ASSIGNED TASK: Locate, in the data below, the line that contains "Q4: PMOS IRF9540" and the line that contains "R12: none -> 56k (BTN, VS)"; reproduce exactly those two lines and every line between them, nothing more.

MATERIALS PROVIDED:
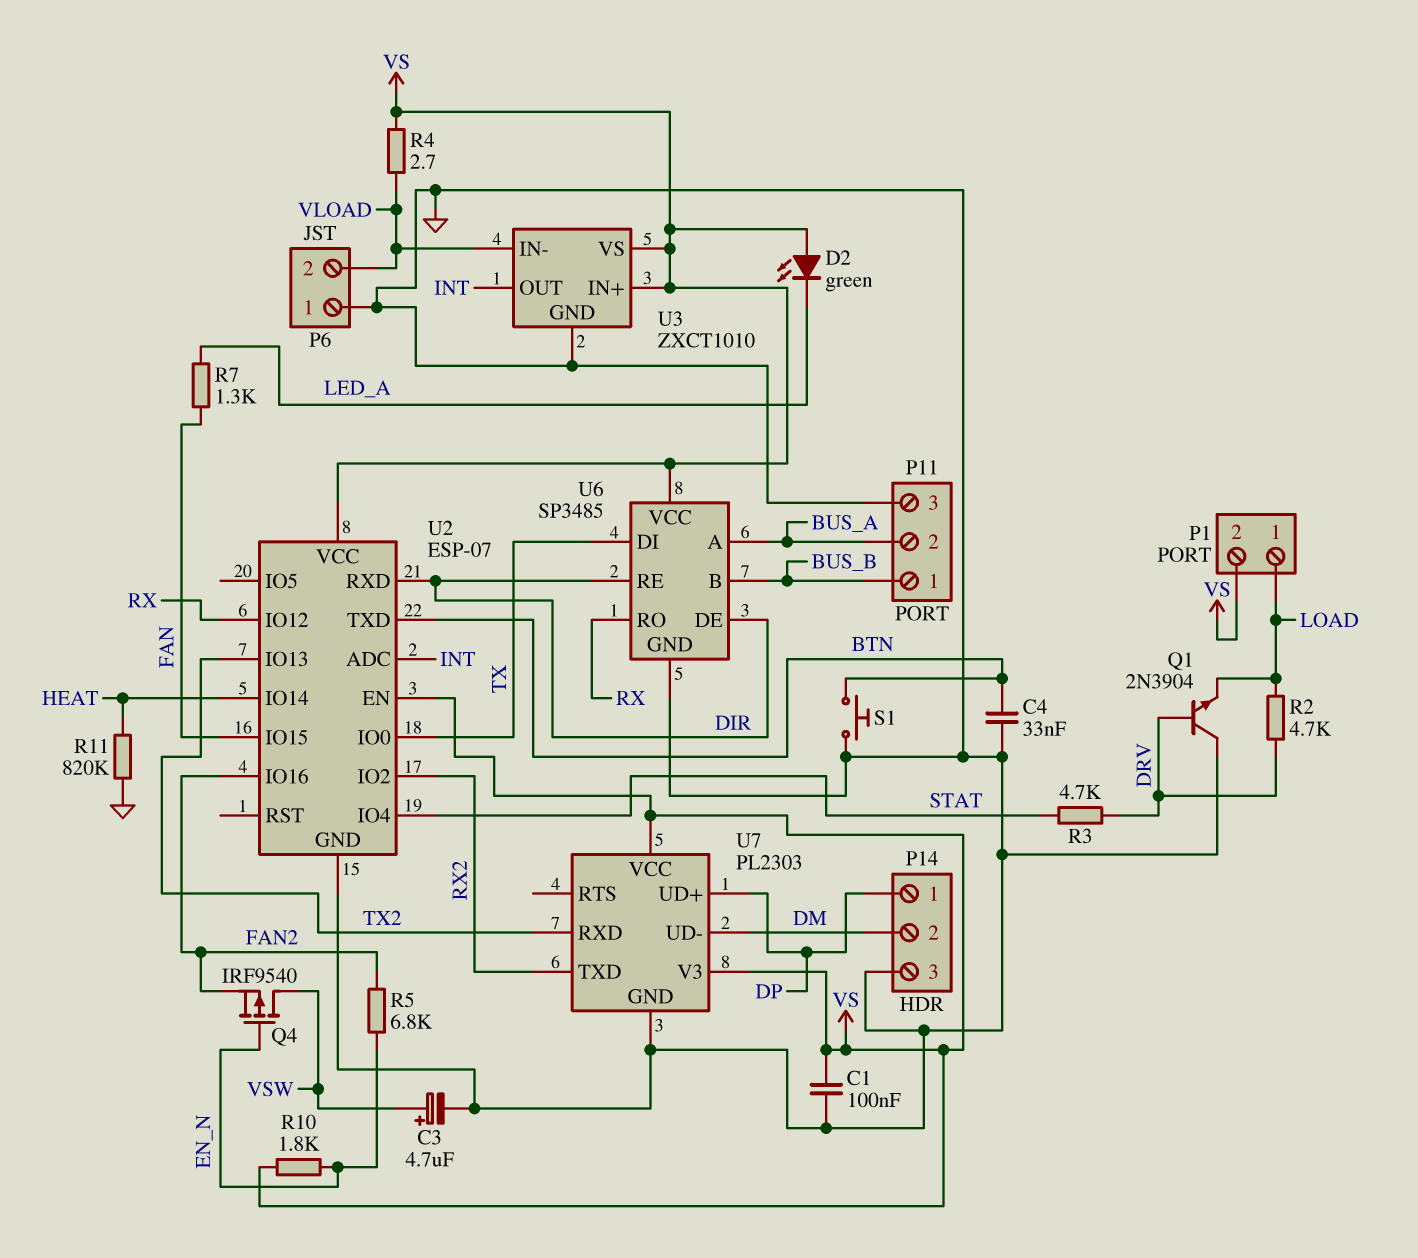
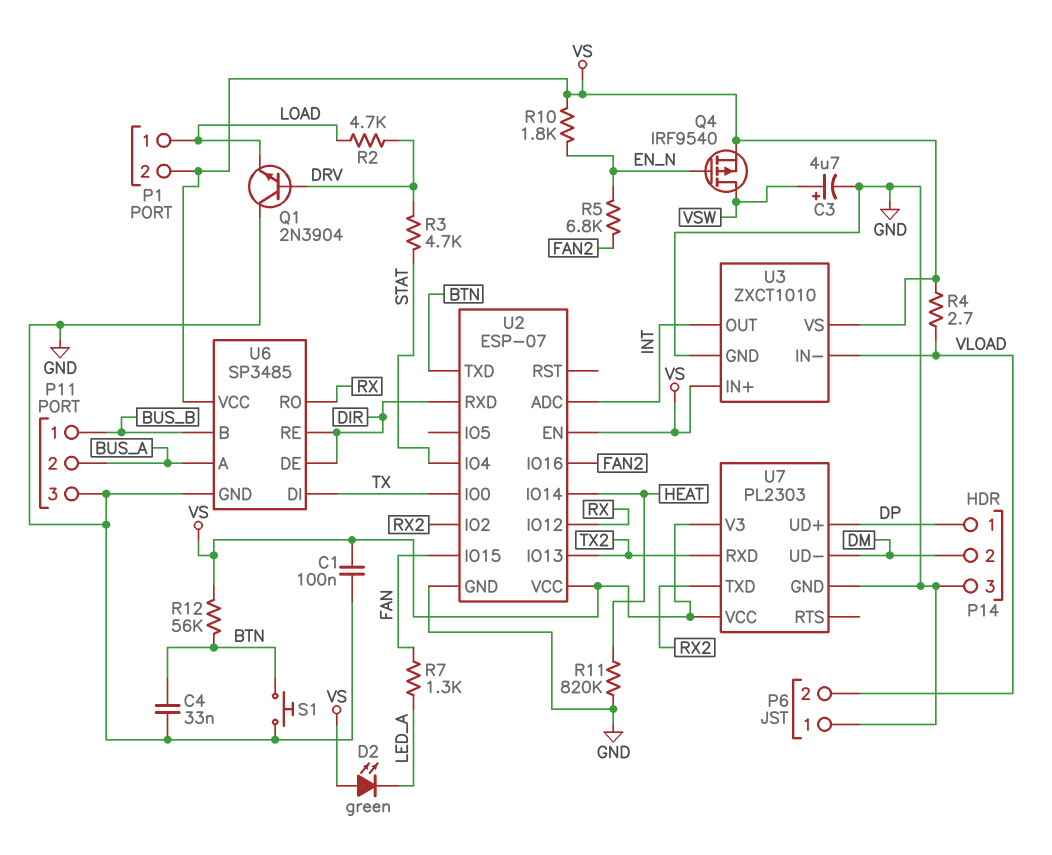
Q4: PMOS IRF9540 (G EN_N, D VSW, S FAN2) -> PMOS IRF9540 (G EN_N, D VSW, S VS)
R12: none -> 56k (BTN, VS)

* * *

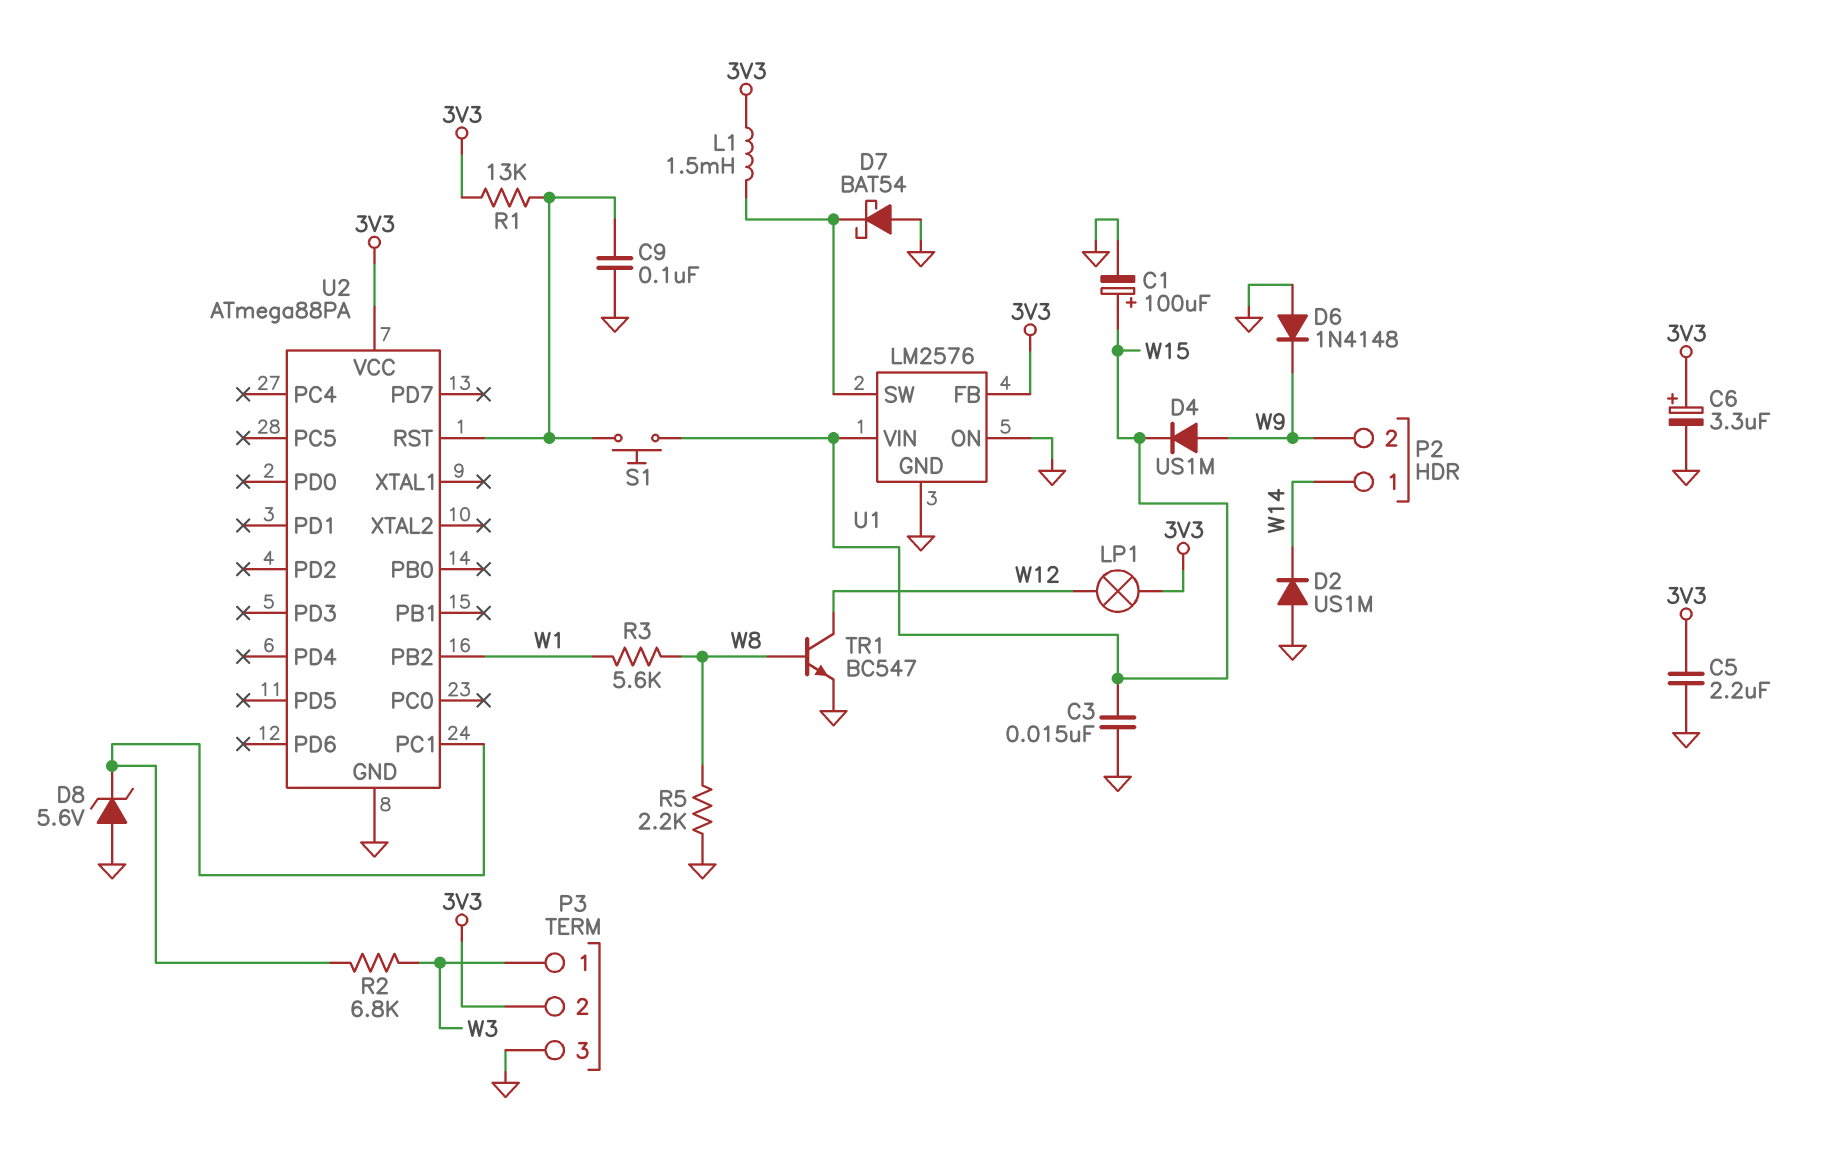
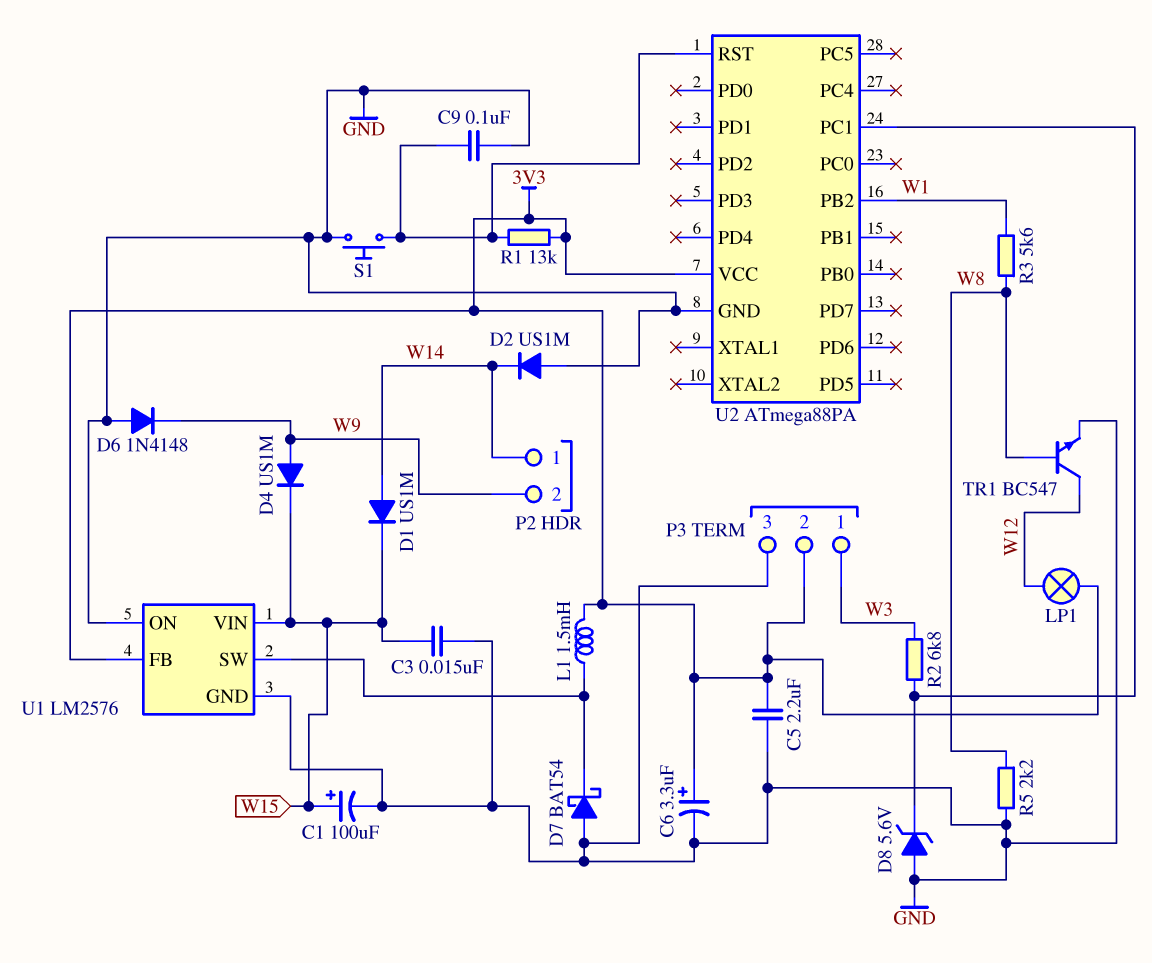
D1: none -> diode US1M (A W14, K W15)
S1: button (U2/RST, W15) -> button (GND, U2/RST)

* * *

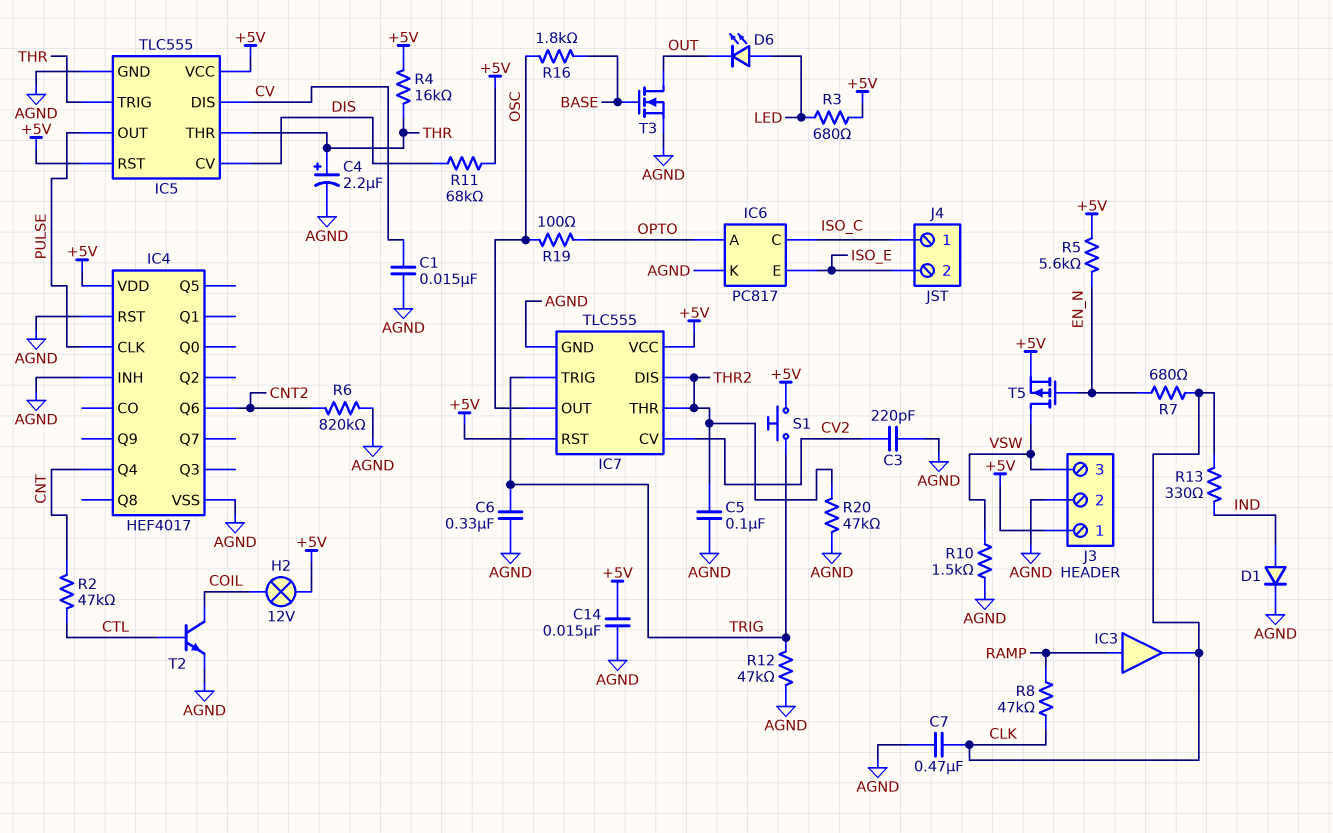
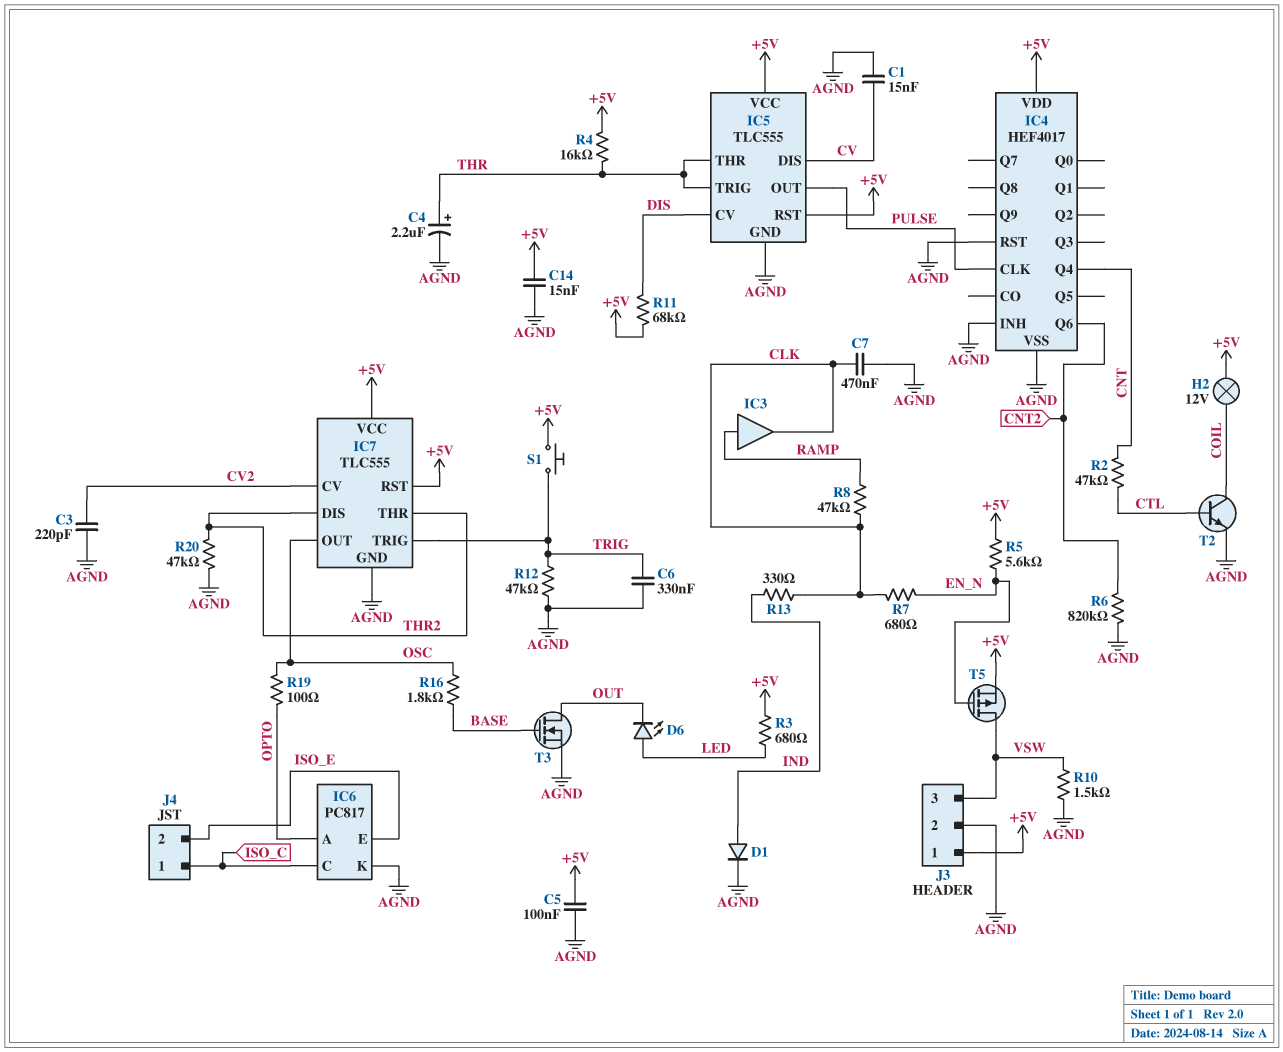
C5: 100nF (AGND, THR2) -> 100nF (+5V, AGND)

YOUR SOLUTION:
Q4: PMOS IRF9540 (G EN_N, D VSW, S FAN2) -> PMOS IRF9540 (G EN_N, D VSW, S VS)
R12: none -> 56k (BTN, VS)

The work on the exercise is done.